## Assigned task
Images do not belong in the copy. Retype all the entries below exactly.

Change detection outputs:
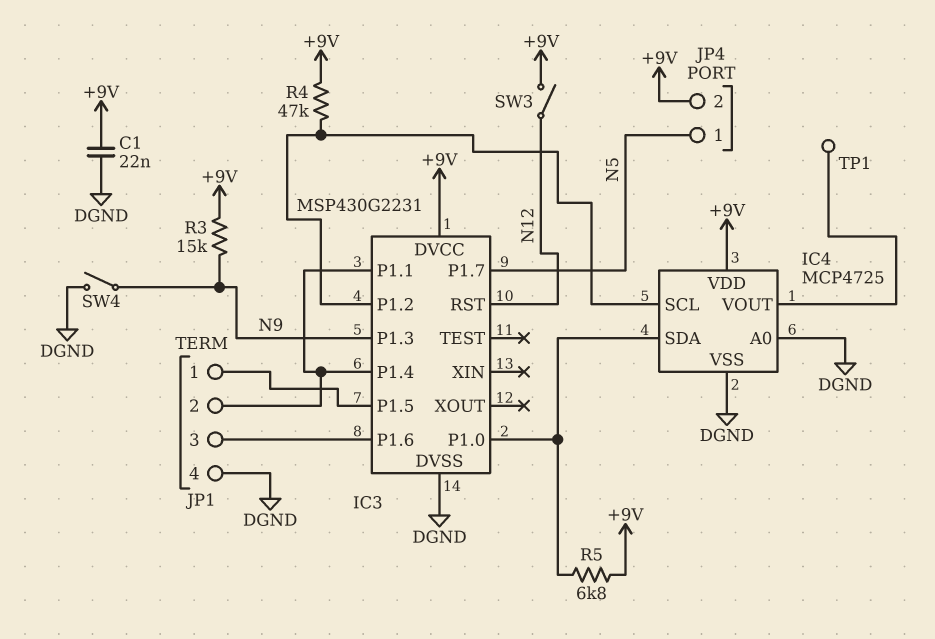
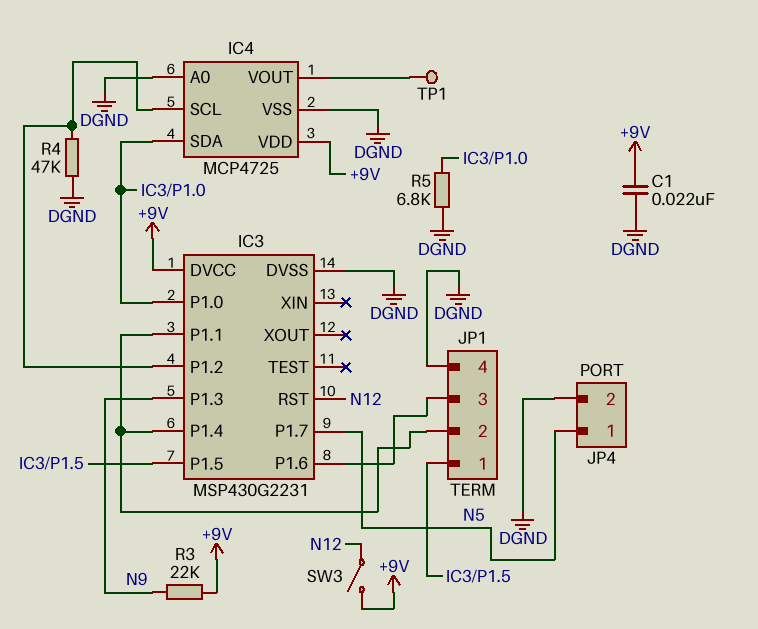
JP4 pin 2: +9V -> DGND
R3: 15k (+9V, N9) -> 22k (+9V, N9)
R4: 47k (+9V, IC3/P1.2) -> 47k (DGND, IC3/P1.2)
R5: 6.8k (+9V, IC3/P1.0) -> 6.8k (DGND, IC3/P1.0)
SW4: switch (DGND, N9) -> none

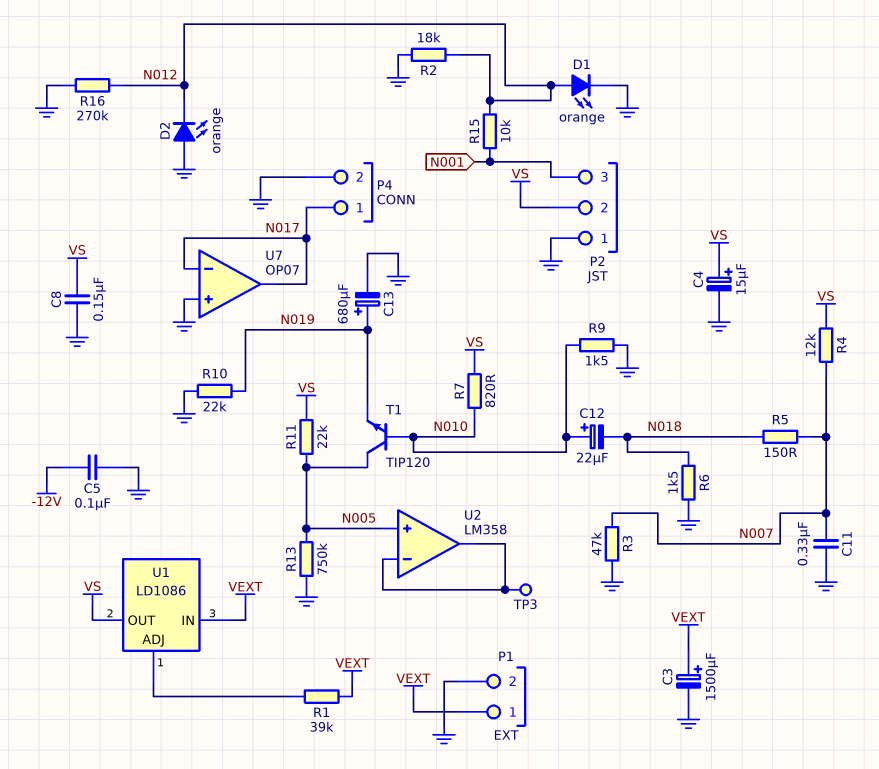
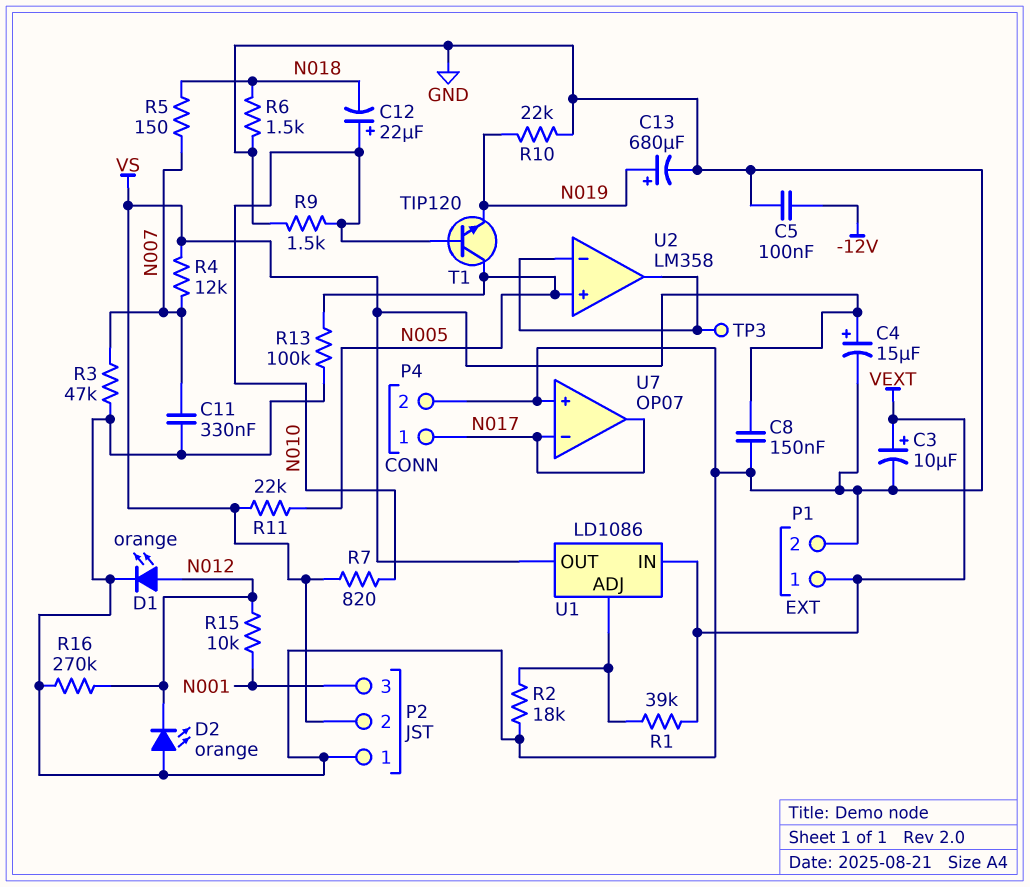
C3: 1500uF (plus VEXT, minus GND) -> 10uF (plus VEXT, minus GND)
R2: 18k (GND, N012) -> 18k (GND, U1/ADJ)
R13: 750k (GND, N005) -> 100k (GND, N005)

## Solution below
JP4 pin 2: +9V -> DGND
R3: 15k (+9V, N9) -> 22k (+9V, N9)
R4: 47k (+9V, IC3/P1.2) -> 47k (DGND, IC3/P1.2)
R5: 6.8k (+9V, IC3/P1.0) -> 6.8k (DGND, IC3/P1.0)
SW4: switch (DGND, N9) -> none

C3: 1500uF (plus VEXT, minus GND) -> 10uF (plus VEXT, minus GND)
R2: 18k (GND, N012) -> 18k (GND, U1/ADJ)
R13: 750k (GND, N005) -> 100k (GND, N005)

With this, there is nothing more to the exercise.